## TASK
Please copy each line of the listing that includes the string "moved".

## DATA FOR THIS EXERCISE

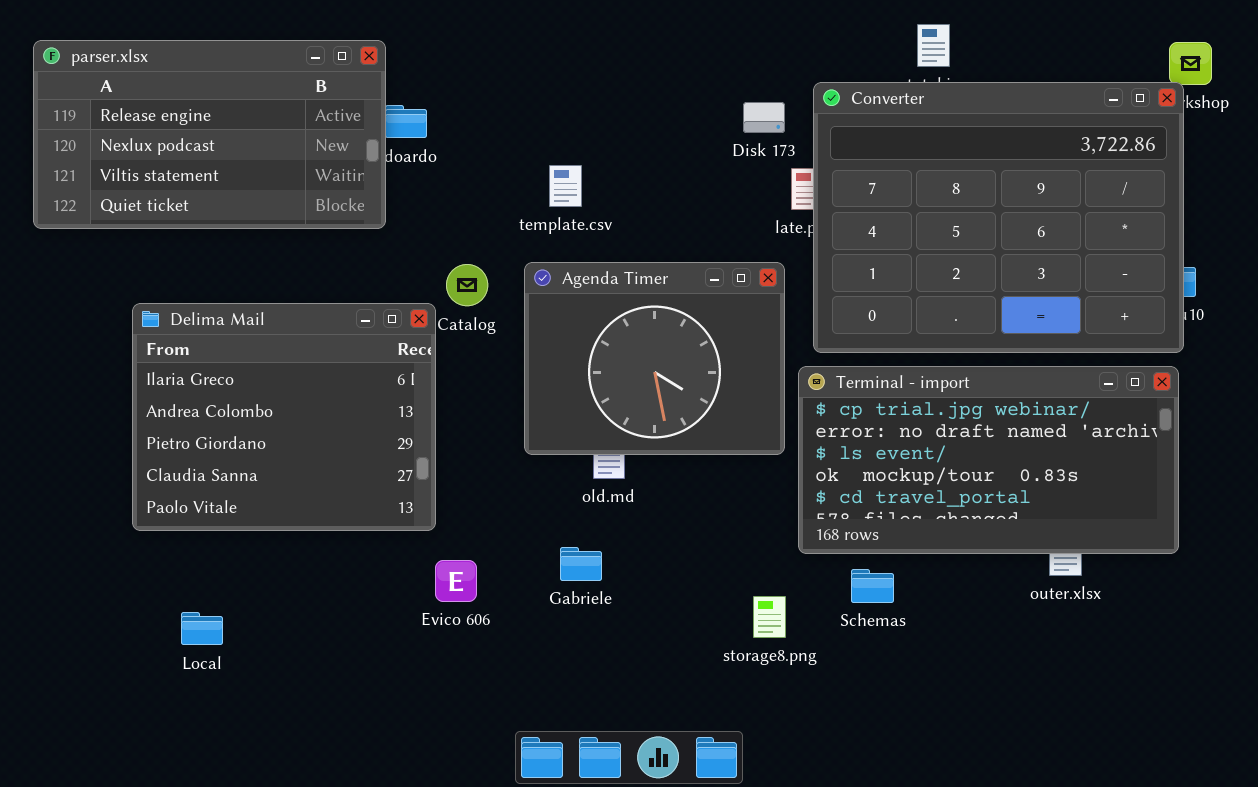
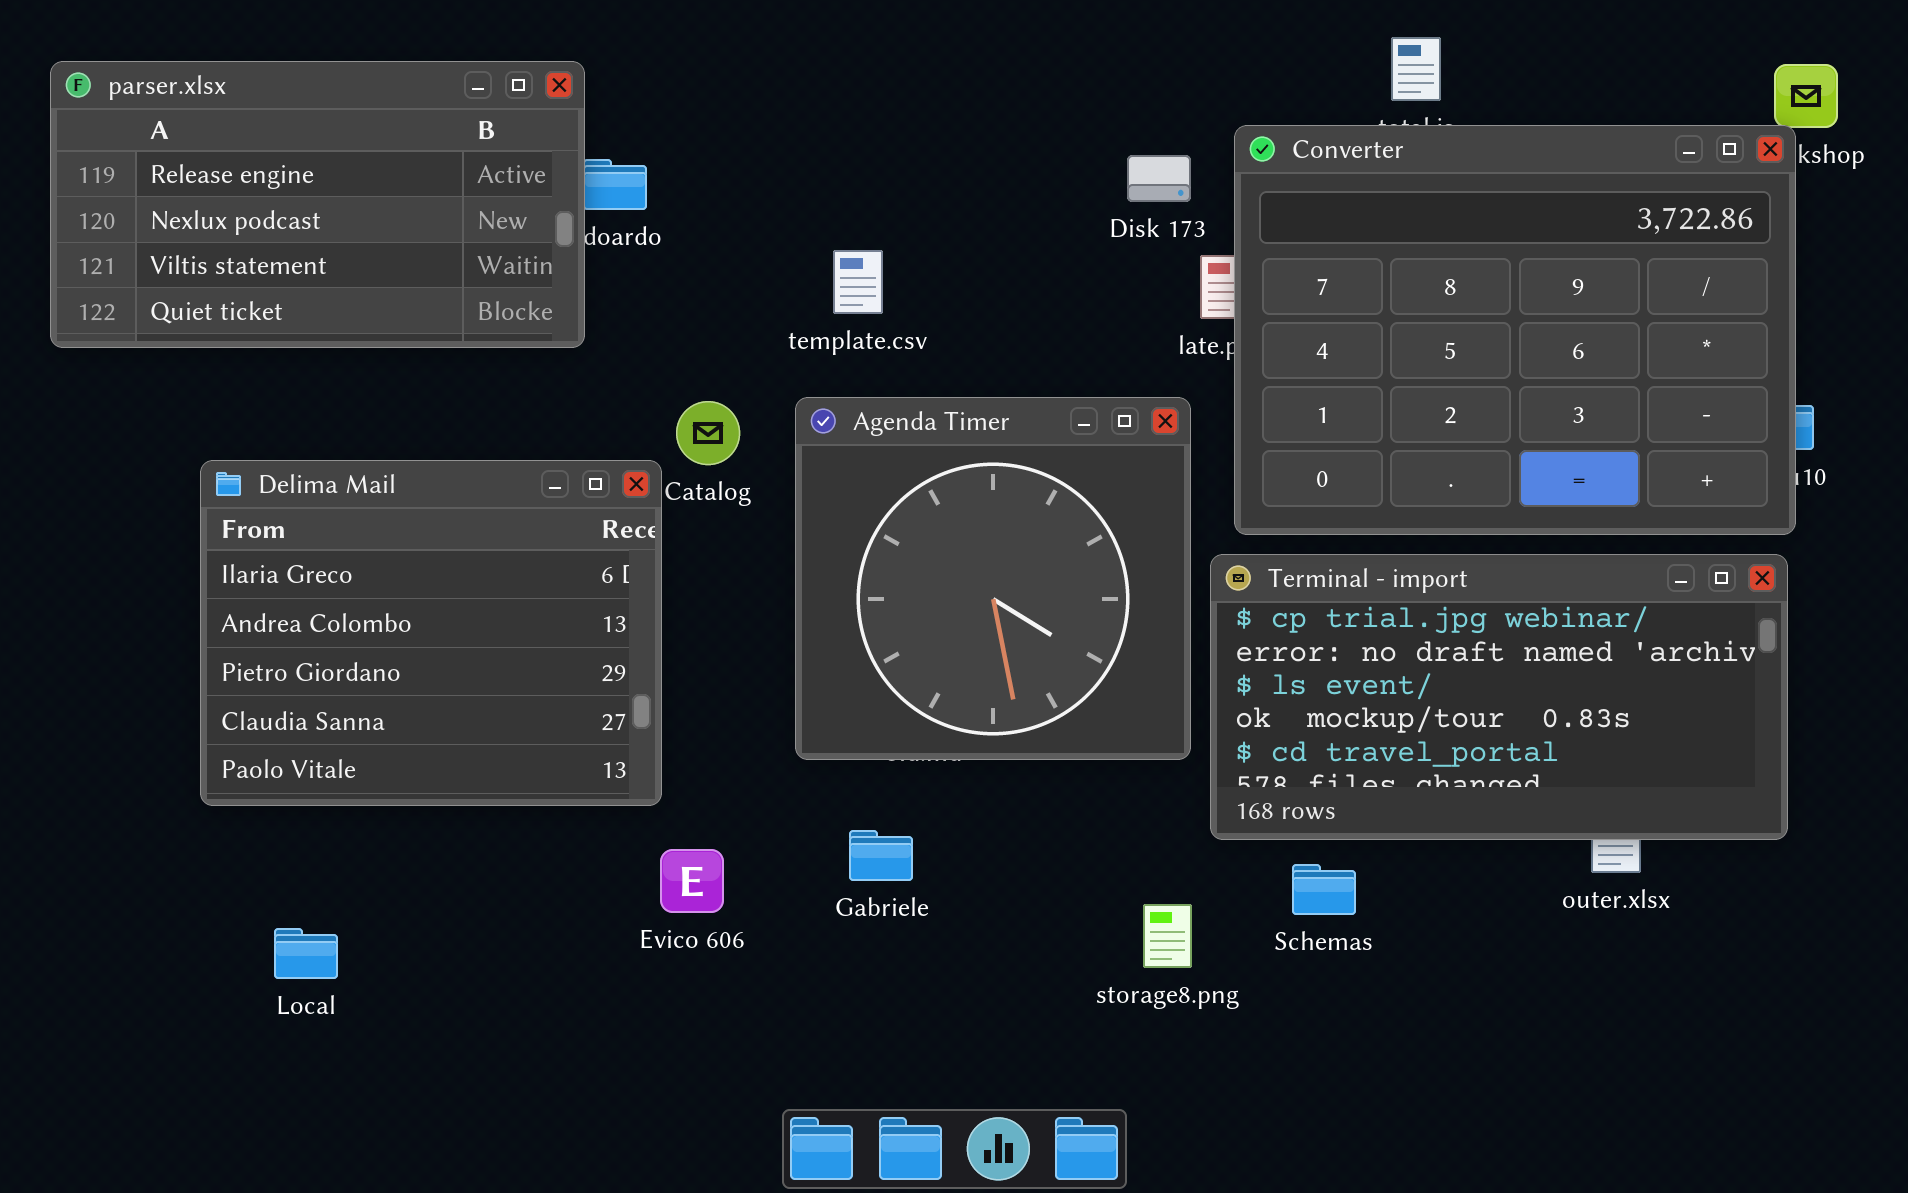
Agenda Timer: [524,262,785,455] -> [795,397,1191,760], resized

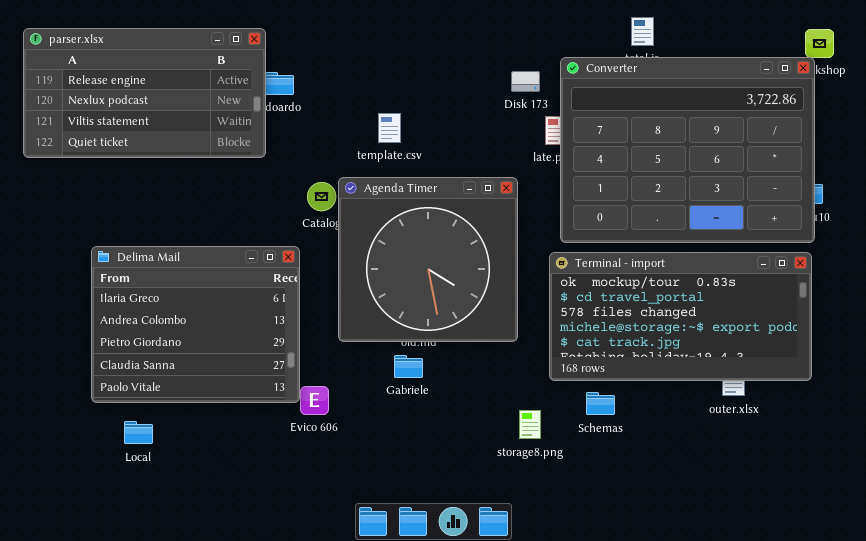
Agenda Timer: [795,397,1191,760] -> [338,177,518,342], moved
Delima Mail: [200,460,662,806] -> [91,246,300,403], moved
Terminal - import: [1210,554,1788,840] -> [549,252,812,381], scrolled down 3 rows
Gabriele: [849,830,913,881] -> [394,355,423,378], moved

## RESPONSE TO THE TASK
Agenda Timer: [795,397,1191,760] -> [338,177,518,342], moved
Delima Mail: [200,460,662,806] -> [91,246,300,403], moved
Gabriele: [849,830,913,881] -> [394,355,423,378], moved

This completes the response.